[Data excerpts Boundary: Start]
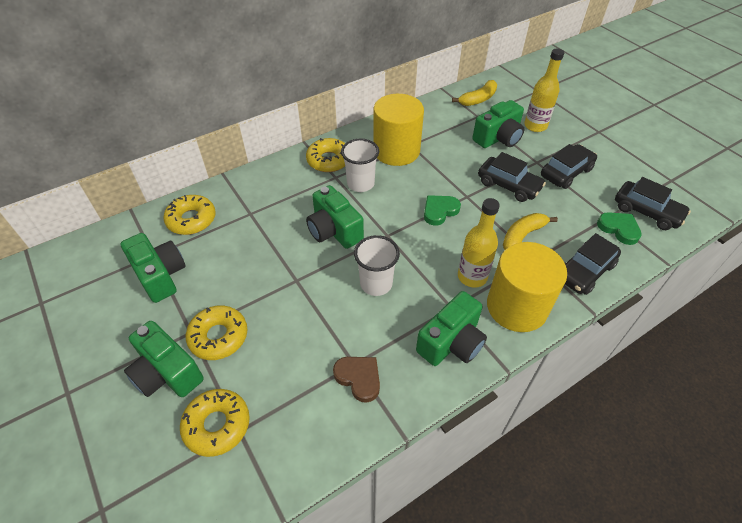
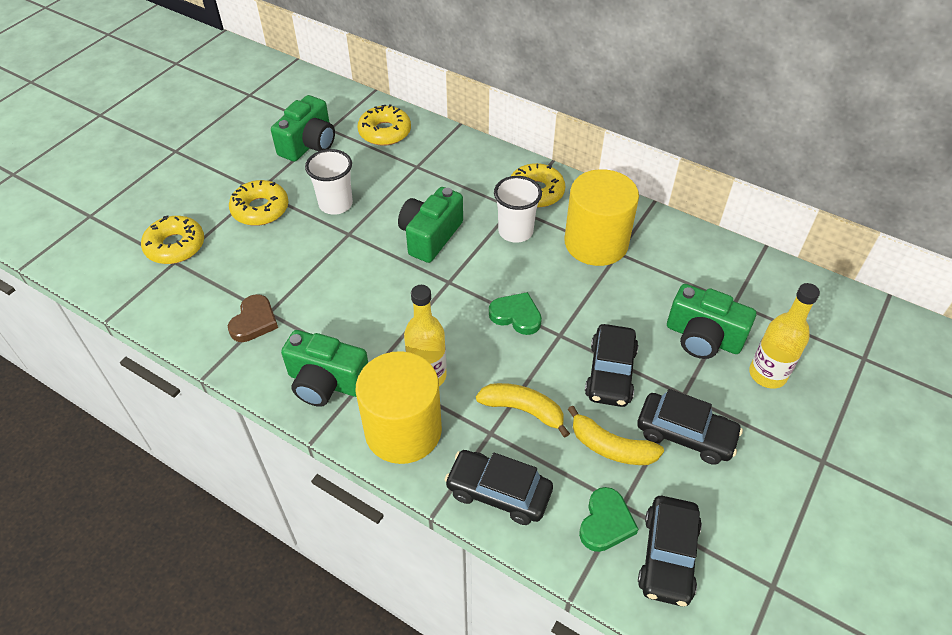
camera: 65 degrees right, 0 degrees up
(167, 373) = (212, 195): green camera -> none
(376, 284) = (374, 295): white cup -> white cup (336, 204)
(478, 99) = (774, 292): yellow banana -> yellow banana (611, 447)

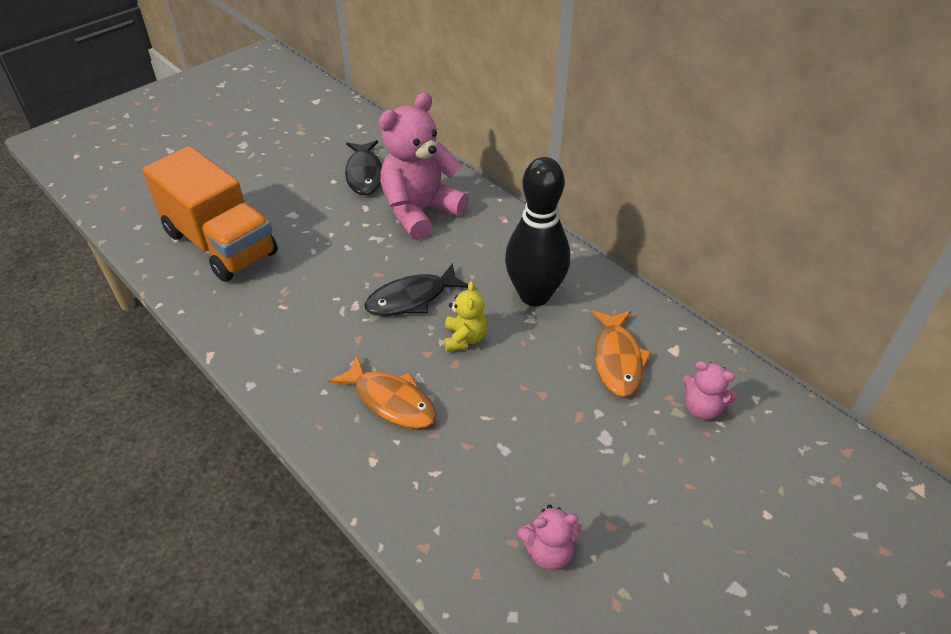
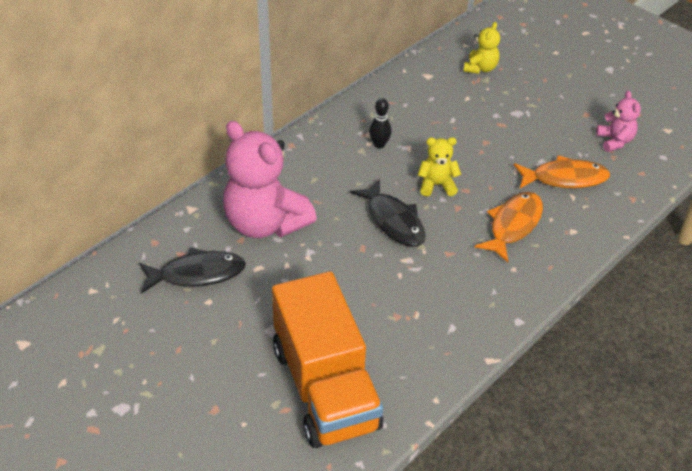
camera: 95 degrees left, 0 degrees up
(221, 243) = (325, 387): orange truck -> orange truck turned 120 degrees clockwise
(534, 295) = (379, 145): black bowling pin -> black bowling pin, size x0.41
(617, 360) = (443, 103): orange fish -> orange fish (565, 178)
(702, 408) = (480, 68): pink teddy bear -> yellow teddy bear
[Data excerpts Boundary: End]
» **Task to complete**:
What lines above hold the word "orange"? List them all.

» **Your response**:
(221, 243) = (325, 387): orange truck -> orange truck turned 120 degrees clockwise
(617, 360) = (443, 103): orange fish -> orange fish (565, 178)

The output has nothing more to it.